(Raw data begins)

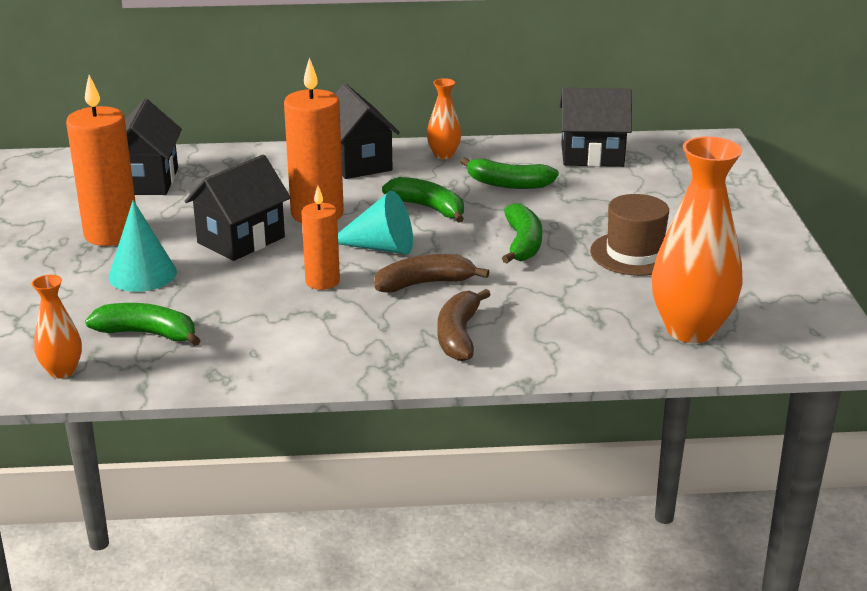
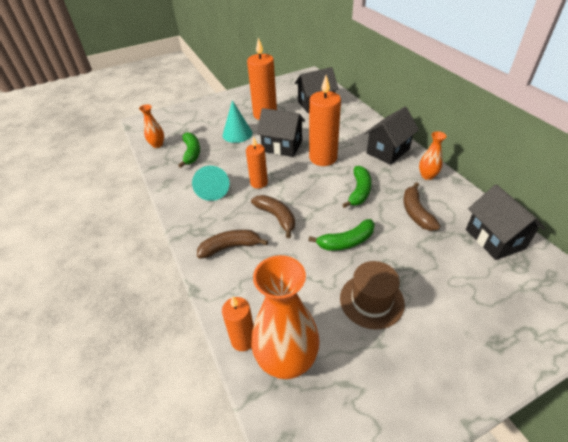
camera: 70 degrees right, 15 degrees up
(381, 247) = (304, 189): turquoise cone -> turquoise cone (213, 189)
(508, 184) = (416, 212): green banana -> brown banana
(642, 355) = (243, 340): none -> orange candle

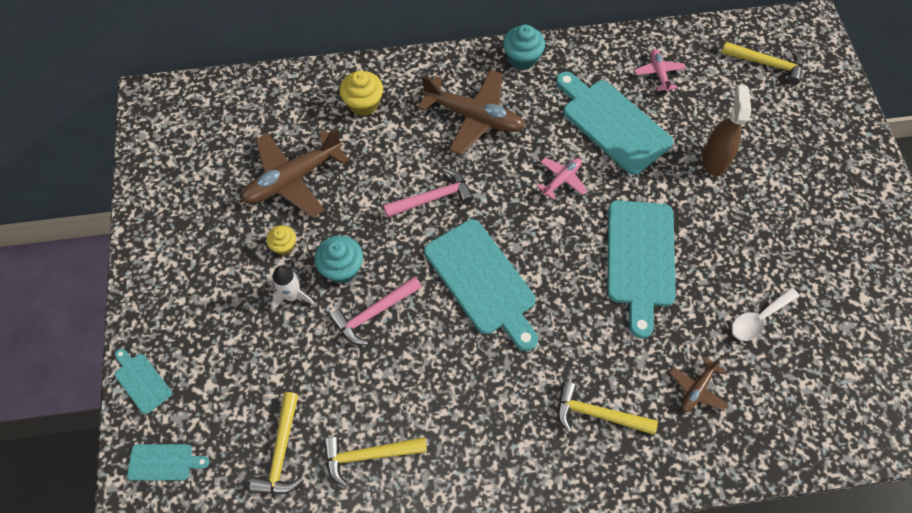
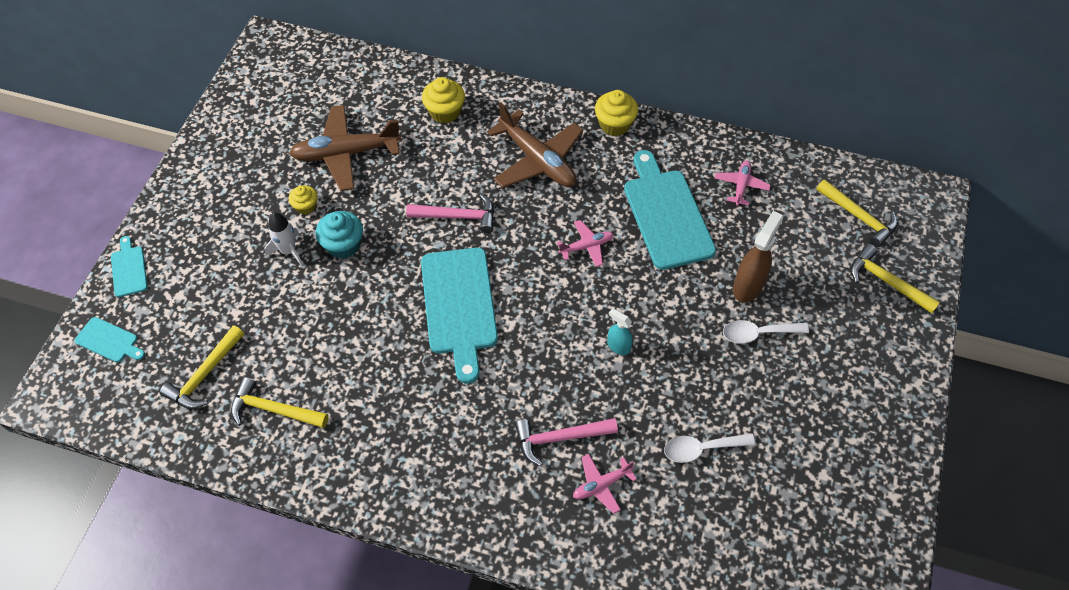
camera: 25 degrees right, 5 degrees down
(374, 313) = (348, 294): pink hammer -> pink hammer (560, 438)
(522, 58) = (614, 124): turquoise cupcake -> yellow cupcake
(598, 414) = (494, 465): yellow hammer -> yellow hammer (887, 282)
(640, 258) = (618, 346): turquoise cutting board -> turquoise spray bottle
(697, 389) = (601, 485): brown plane -> pink plane
(745, 198) = (758, 333): none -> white spoon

(Raw data ends)

-- Exercise directions --
Would you please write out the entries in full, exactly as they read, but without pictures?

-- Worked solution --
camera: 70 degrees right, 15 degrees up
(381, 247) = (304, 189): turquoise cone -> turquoise cone (213, 189)
(508, 184) = (416, 212): green banana -> brown banana
(642, 355) = (243, 340): none -> orange candle

camera: 25 degrees right, 5 degrees down
(374, 313) = (348, 294): pink hammer -> pink hammer (560, 438)
(522, 58) = (614, 124): turquoise cupcake -> yellow cupcake
(598, 414) = (494, 465): yellow hammer -> yellow hammer (887, 282)
(640, 258) = (618, 346): turquoise cutting board -> turquoise spray bottle
(697, 389) = (601, 485): brown plane -> pink plane
(745, 198) = (758, 333): none -> white spoon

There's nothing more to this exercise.